■ **TRY IT**
When you restate the entries that follow, keep every word exactly and drop the pictures.

********************

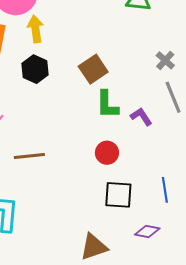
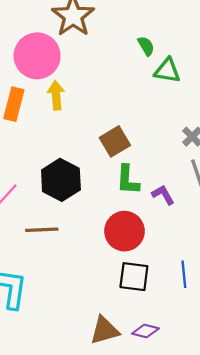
black hexagon: (35, 69) -> (61, 180), moved, size x1.4
red circle: (107, 153) -> (124, 231), size x1.6
purple diamond: (147, 232) -> (145, 331), moved

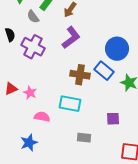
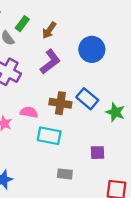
blue circle: (117, 49) -> (92, 49), moved
pink semicircle: (42, 117) -> (29, 112), moved

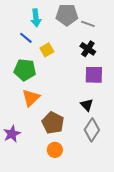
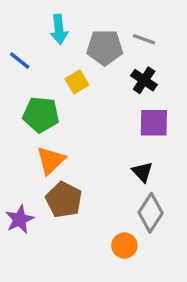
gray pentagon: (67, 15) -> (105, 47), moved
blue line: (26, 38) -> (20, 61), moved
brown pentagon: (53, 123) -> (64, 200), moved
orange circle: (55, 150) -> (124, 246), moved

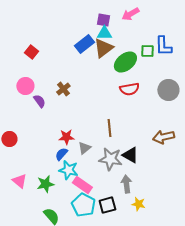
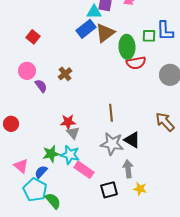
cyan triangle: (104, 33) -> (94, 12), moved
green ellipse: (125, 62) -> (127, 47), turned -55
red semicircle: (129, 89) -> (136, 63), moved
brown arrow: (163, 137) -> (165, 122), turned 60
gray triangle: (84, 148) -> (73, 133), moved, turned -32
blue semicircle: (61, 154) -> (41, 172), moved
green star: (45, 184) -> (51, 154), moved
cyan pentagon: (83, 205) -> (35, 190), moved

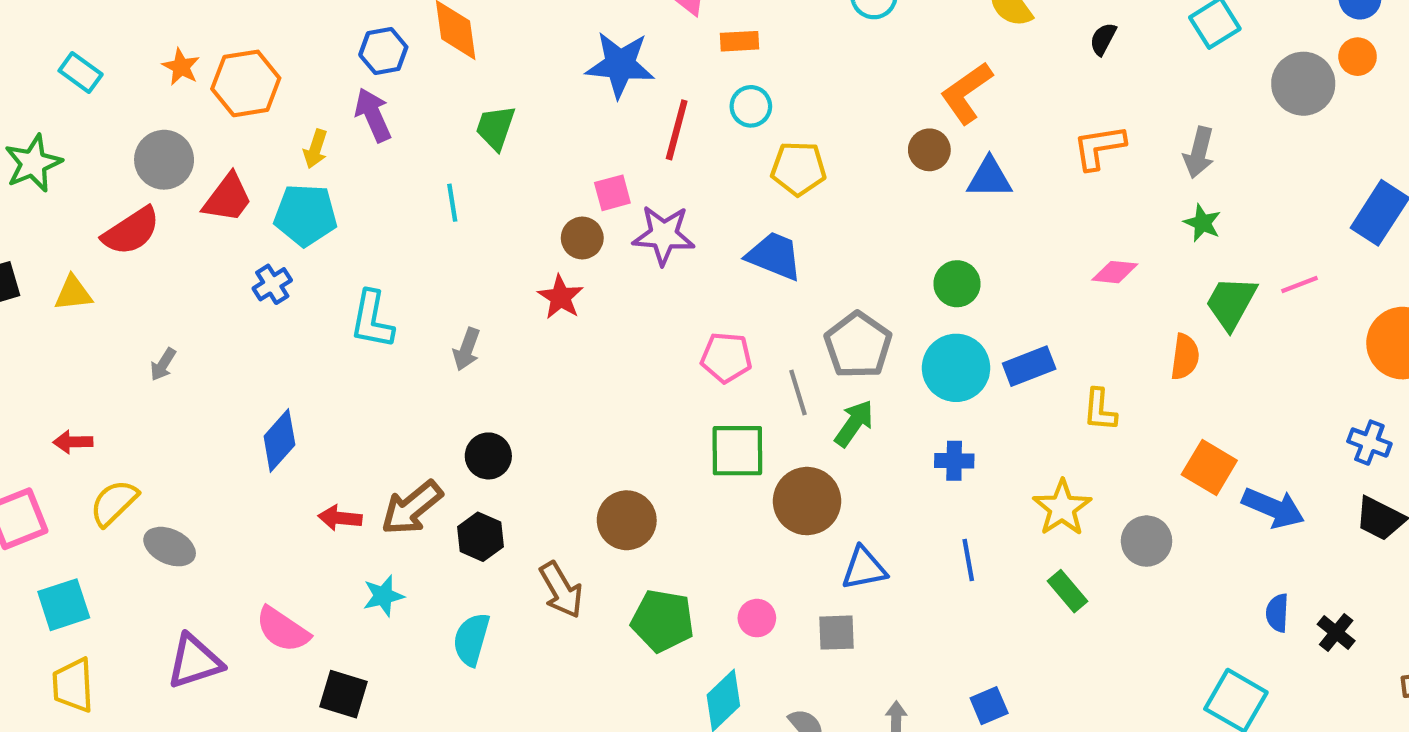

********************

■ **ANSWER SECTION**
black hexagon: (35, 69) -> (61, 180), moved, size x1.4
red circle: (107, 153) -> (124, 231), size x1.6
purple diamond: (147, 232) -> (145, 331), moved

blue circle: (117, 49) -> (92, 49), moved
pink semicircle: (42, 117) -> (29, 112), moved

gray pentagon: (67, 15) -> (105, 47), moved
blue line: (26, 38) -> (20, 61), moved
brown pentagon: (53, 123) -> (64, 200), moved
orange circle: (55, 150) -> (124, 246), moved

cyan triangle: (104, 33) -> (94, 12), moved
green ellipse: (125, 62) -> (127, 47), turned -55
red semicircle: (129, 89) -> (136, 63), moved
brown arrow: (163, 137) -> (165, 122), turned 60
gray triangle: (84, 148) -> (73, 133), moved, turned -32
blue semicircle: (61, 154) -> (41, 172), moved
green star: (45, 184) -> (51, 154), moved
cyan pentagon: (83, 205) -> (35, 190), moved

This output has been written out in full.